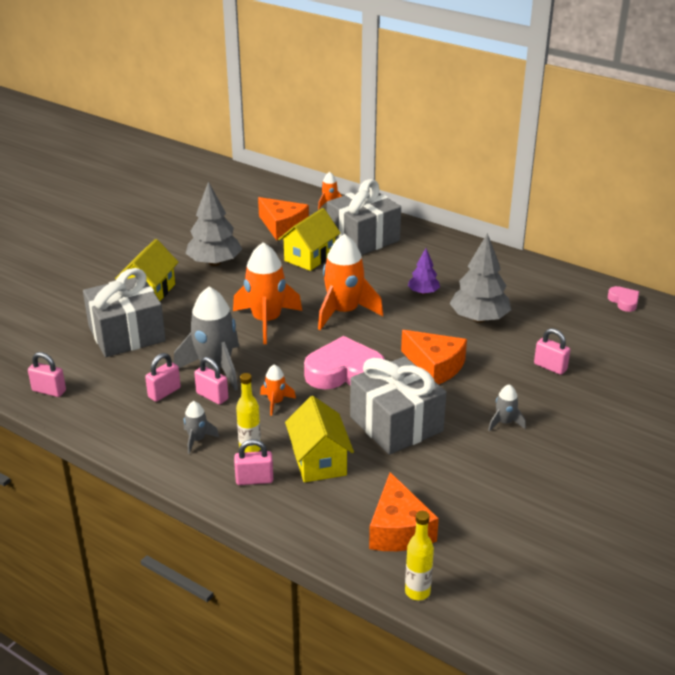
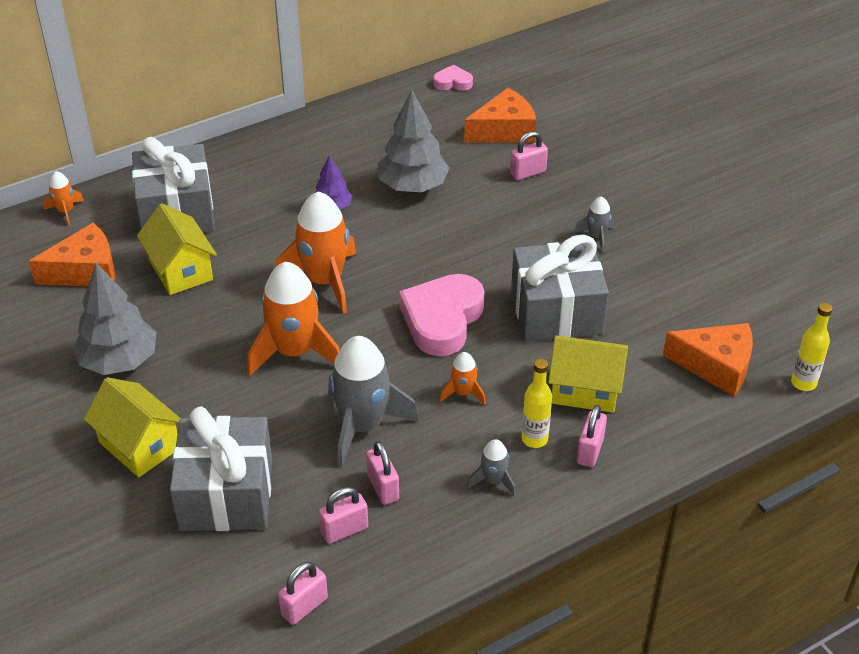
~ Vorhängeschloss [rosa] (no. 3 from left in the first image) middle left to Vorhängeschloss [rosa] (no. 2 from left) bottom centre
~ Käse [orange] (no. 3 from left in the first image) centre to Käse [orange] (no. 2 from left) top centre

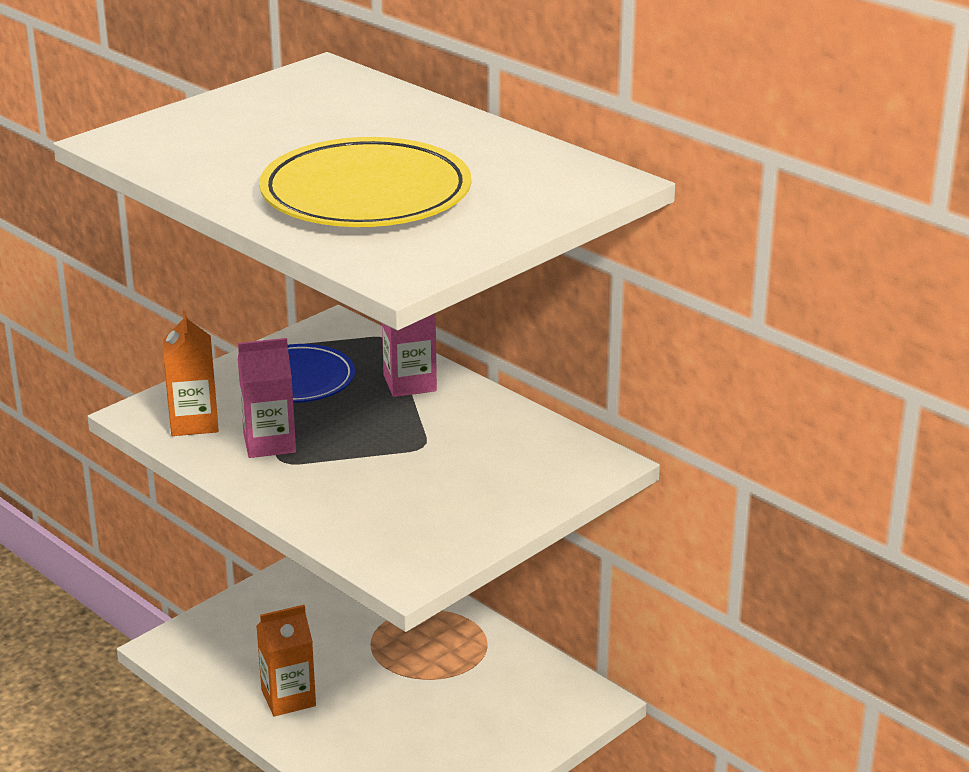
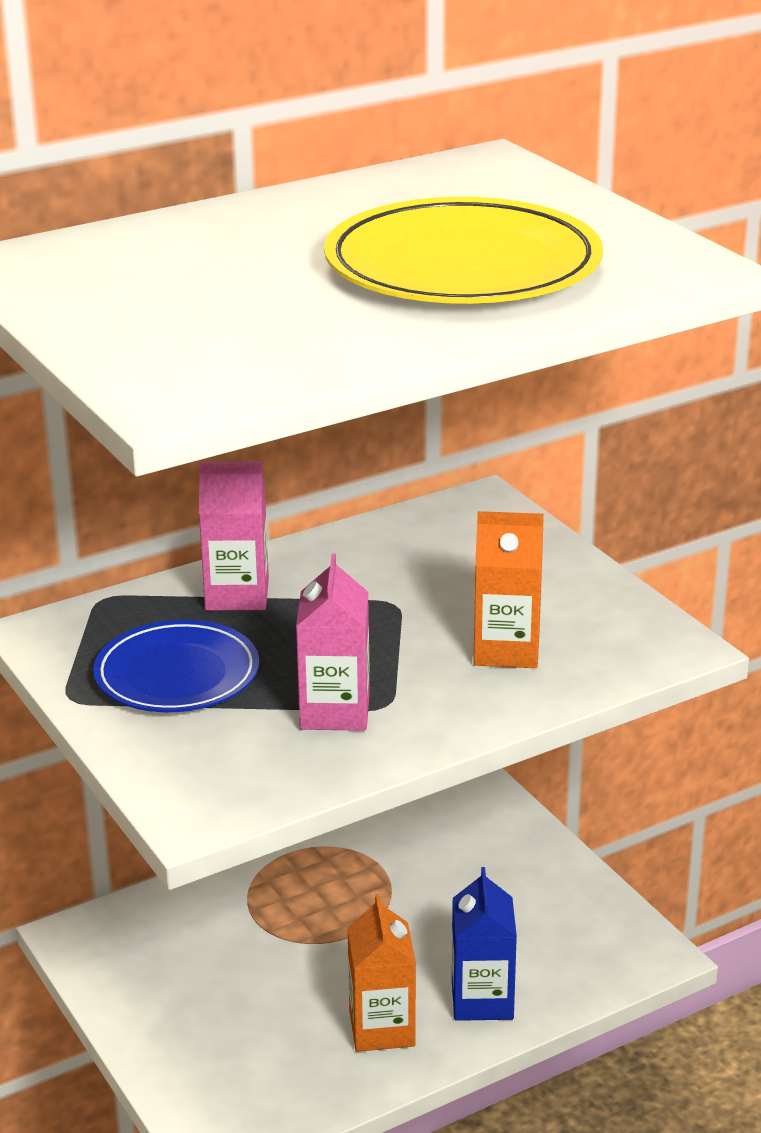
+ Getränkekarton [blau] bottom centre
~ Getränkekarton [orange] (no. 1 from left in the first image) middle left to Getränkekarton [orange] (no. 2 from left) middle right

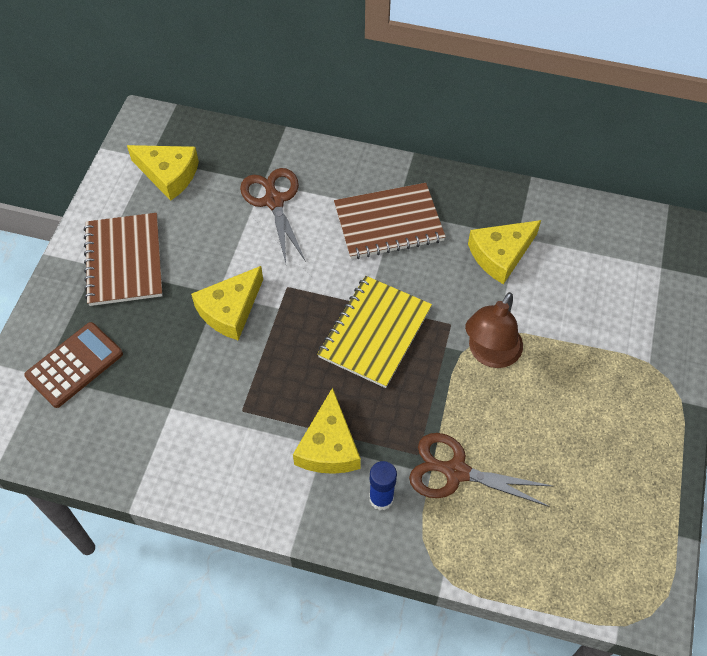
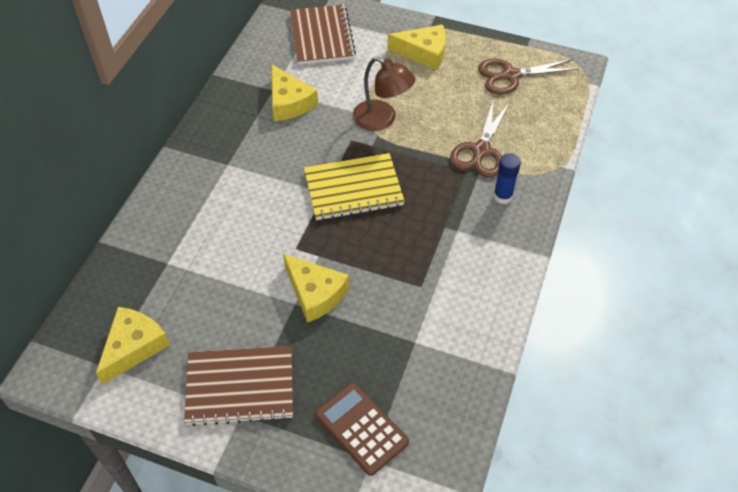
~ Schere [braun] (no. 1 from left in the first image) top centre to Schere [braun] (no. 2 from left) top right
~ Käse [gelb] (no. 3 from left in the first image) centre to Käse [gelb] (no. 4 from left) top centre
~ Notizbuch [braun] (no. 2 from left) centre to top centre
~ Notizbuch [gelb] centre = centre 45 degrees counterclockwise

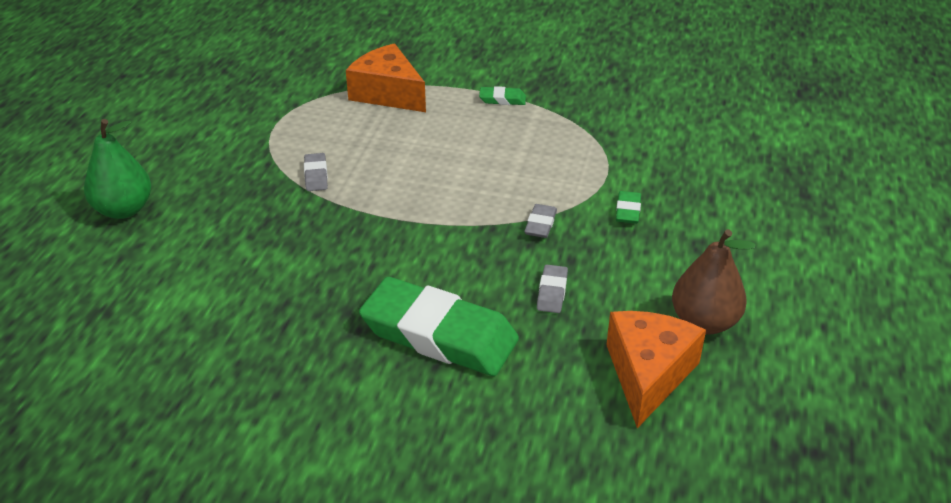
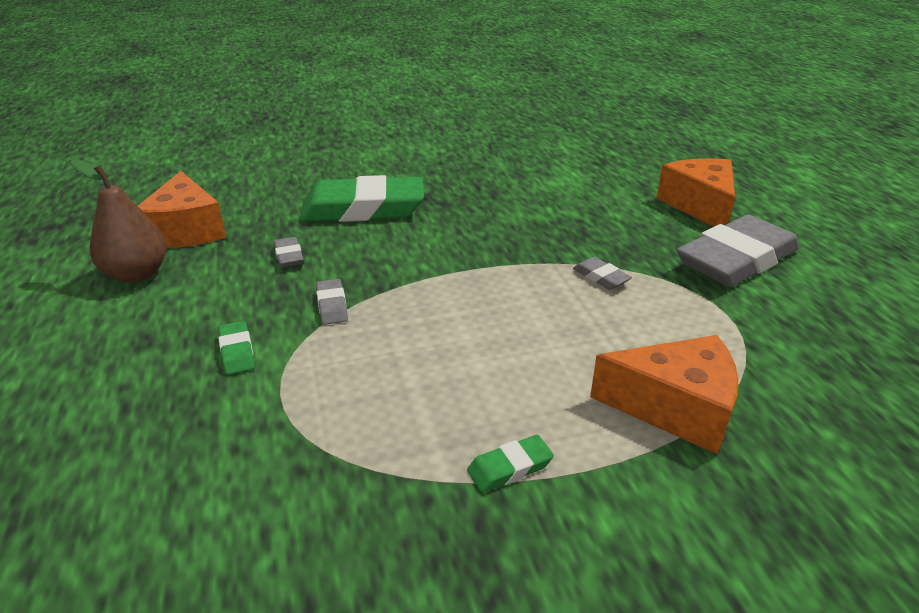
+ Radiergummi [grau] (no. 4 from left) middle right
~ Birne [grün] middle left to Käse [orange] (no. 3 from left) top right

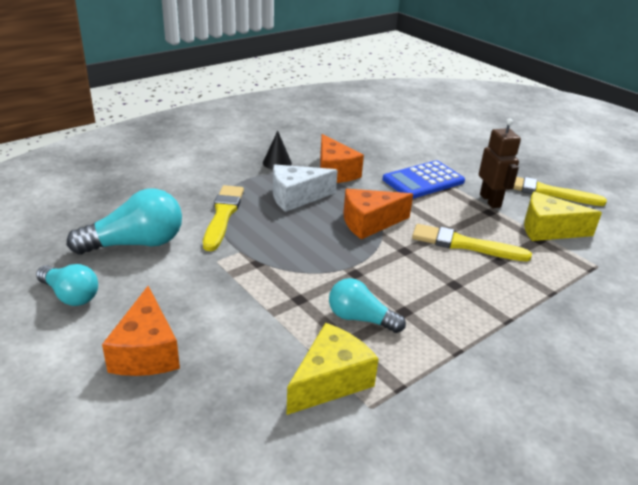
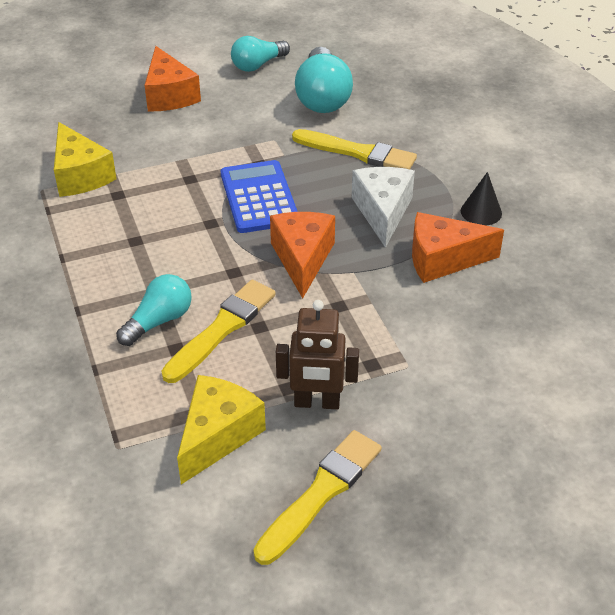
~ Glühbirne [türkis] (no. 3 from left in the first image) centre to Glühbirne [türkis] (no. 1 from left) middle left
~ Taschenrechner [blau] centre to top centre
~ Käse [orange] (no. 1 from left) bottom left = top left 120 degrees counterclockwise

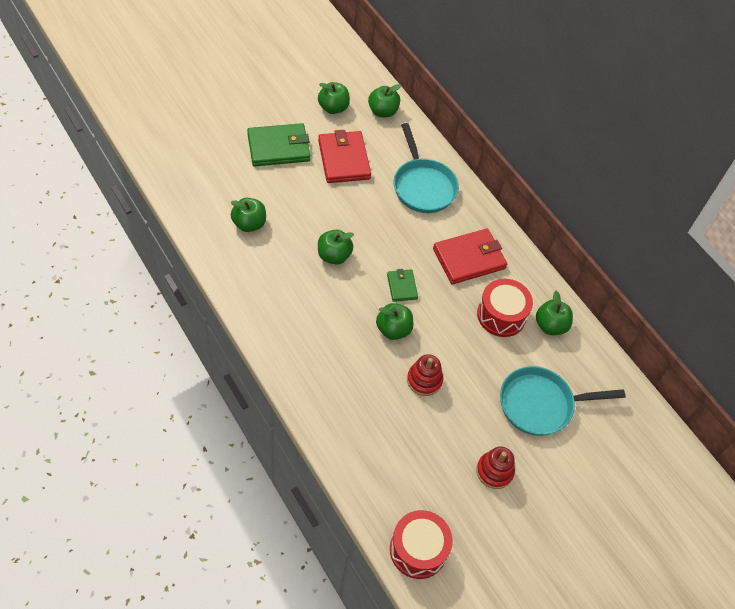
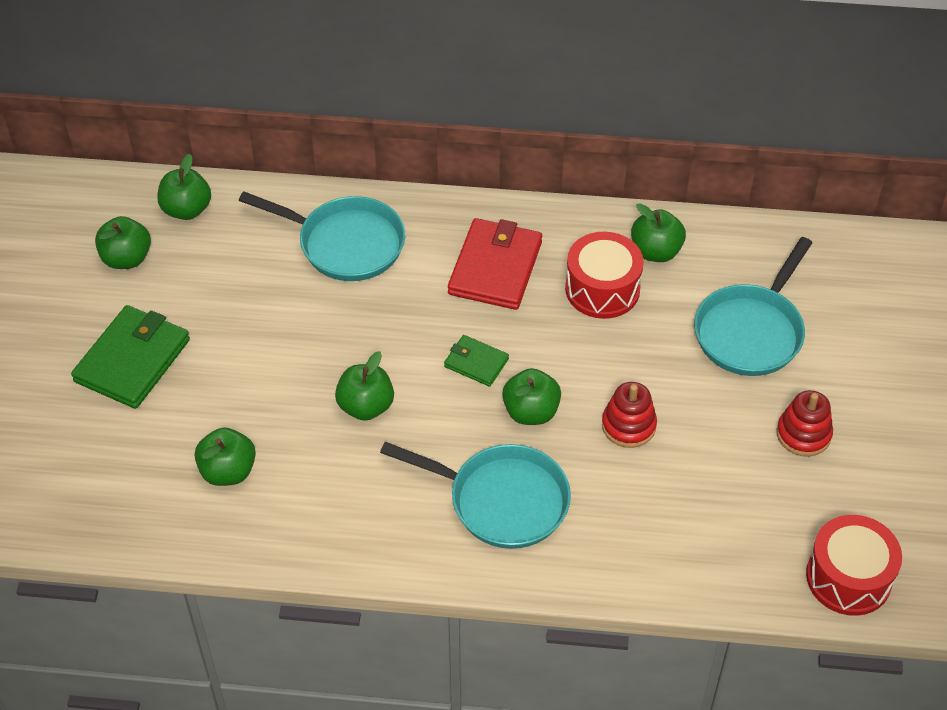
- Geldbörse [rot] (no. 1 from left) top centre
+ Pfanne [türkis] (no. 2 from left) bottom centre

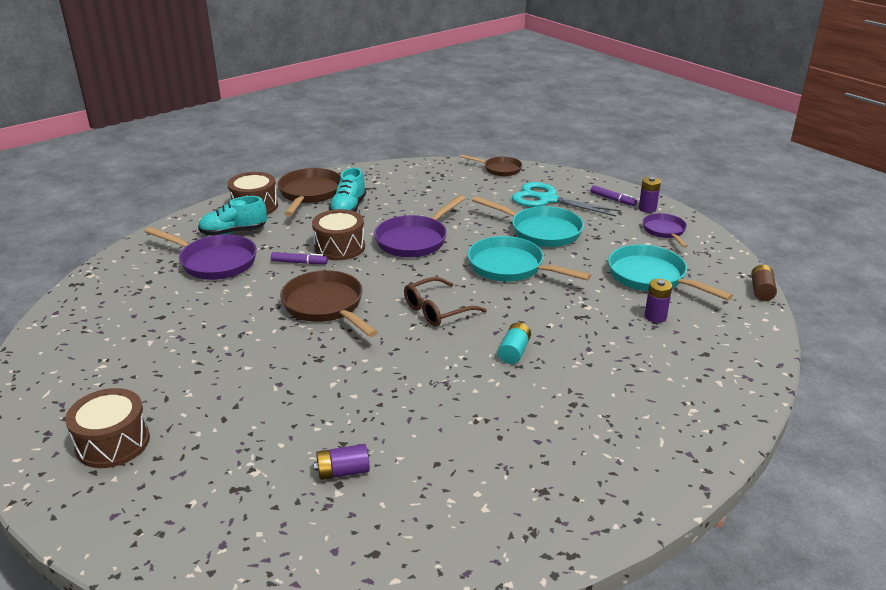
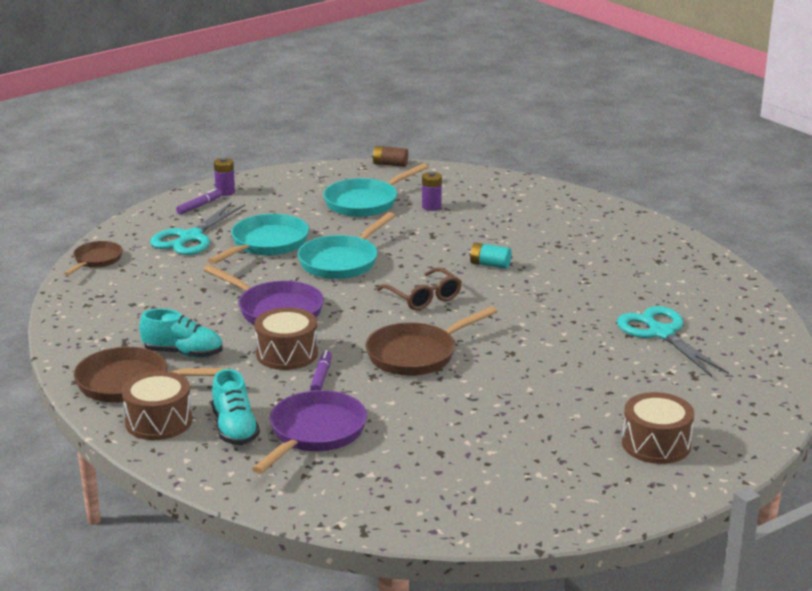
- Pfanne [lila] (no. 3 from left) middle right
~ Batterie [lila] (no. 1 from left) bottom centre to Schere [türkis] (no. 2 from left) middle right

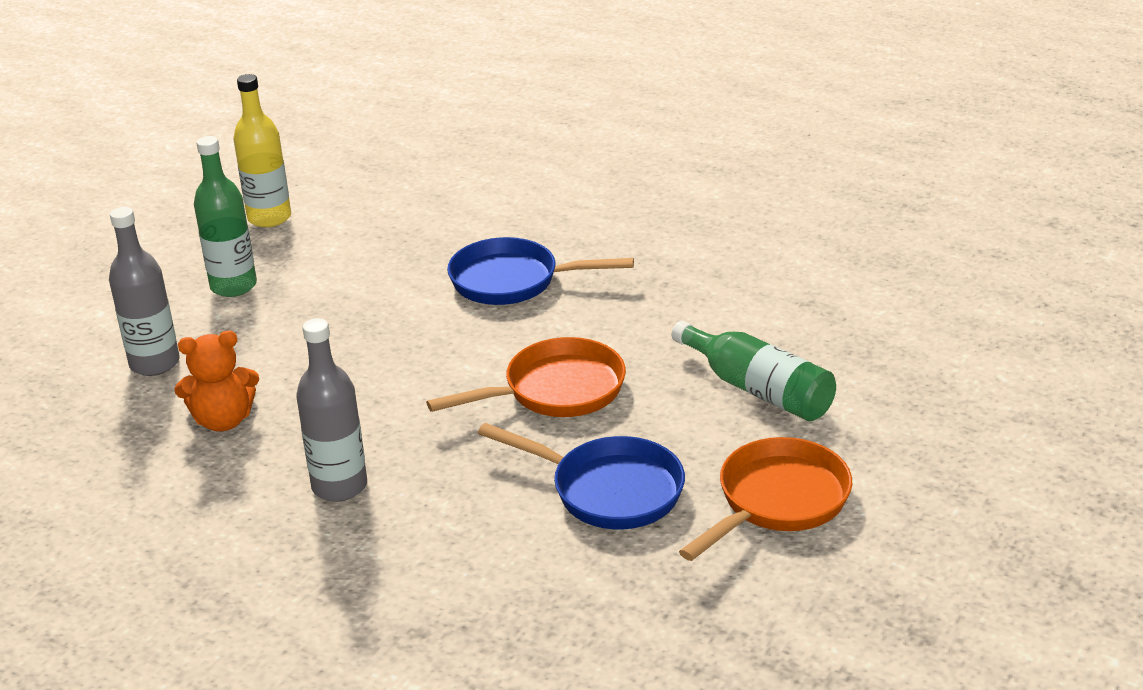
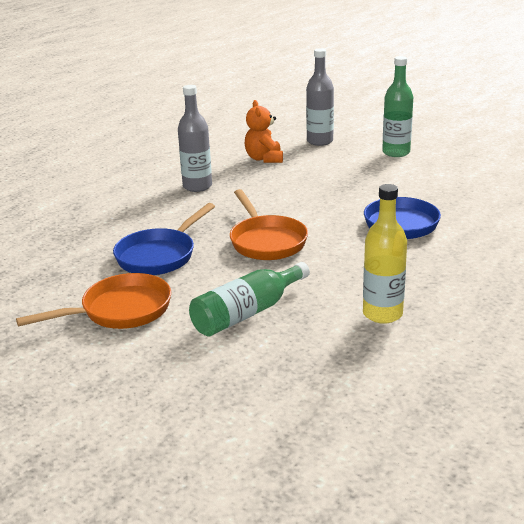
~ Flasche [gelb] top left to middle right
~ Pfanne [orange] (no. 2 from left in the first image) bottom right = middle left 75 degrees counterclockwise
■ ■ ■ ■
Output the entries above exactly, without their pictures.

~ Vorhängeschloss [rosa] (no. 3 from left in the first image) middle left to Vorhängeschloss [rosa] (no. 2 from left) bottom centre
~ Käse [orange] (no. 3 from left in the first image) centre to Käse [orange] (no. 2 from left) top centre

+ Getränkekarton [blau] bottom centre
~ Getränkekarton [orange] (no. 1 from left in the first image) middle left to Getränkekarton [orange] (no. 2 from left) middle right

~ Schere [braun] (no. 1 from left in the first image) top centre to Schere [braun] (no. 2 from left) top right
~ Käse [gelb] (no. 3 from left in the first image) centre to Käse [gelb] (no. 4 from left) top centre
~ Notizbuch [braun] (no. 2 from left) centre to top centre
~ Notizbuch [gelb] centre = centre 45 degrees counterclockwise

+ Radiergummi [grau] (no. 4 from left) middle right
~ Birne [grün] middle left to Käse [orange] (no. 3 from left) top right

~ Glühbirne [türkis] (no. 3 from left in the first image) centre to Glühbirne [türkis] (no. 1 from left) middle left
~ Taschenrechner [blau] centre to top centre
~ Käse [orange] (no. 1 from left) bottom left = top left 120 degrees counterclockwise

- Geldbörse [rot] (no. 1 from left) top centre
+ Pfanne [türkis] (no. 2 from left) bottom centre

- Pfanne [lila] (no. 3 from left) middle right
~ Batterie [lila] (no. 1 from left) bottom centre to Schere [türkis] (no. 2 from left) middle right

~ Flasche [gelb] top left to middle right
~ Pfanne [orange] (no. 2 from left in the first image) bottom right = middle left 75 degrees counterclockwise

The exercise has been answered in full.